• _Your objective_
Exactly as written, give again the line with "RFID1 pin RST: D4 -> D7" and all subsequent lines through the end of the records.

• _Difference listings_
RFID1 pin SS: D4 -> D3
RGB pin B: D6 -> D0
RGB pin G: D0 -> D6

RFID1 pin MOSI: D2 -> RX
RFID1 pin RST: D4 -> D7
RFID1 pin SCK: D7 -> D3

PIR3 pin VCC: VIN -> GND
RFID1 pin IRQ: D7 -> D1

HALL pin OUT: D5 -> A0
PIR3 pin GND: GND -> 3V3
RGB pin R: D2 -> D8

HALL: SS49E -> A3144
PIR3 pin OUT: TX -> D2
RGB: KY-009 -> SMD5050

• _Solution_
RFID1 pin RST: D4 -> D7
RFID1 pin SCK: D7 -> D3

PIR3 pin VCC: VIN -> GND
RFID1 pin IRQ: D7 -> D1

HALL pin OUT: D5 -> A0
PIR3 pin GND: GND -> 3V3
RGB pin R: D2 -> D8

HALL: SS49E -> A3144
PIR3 pin OUT: TX -> D2
RGB: KY-009 -> SMD5050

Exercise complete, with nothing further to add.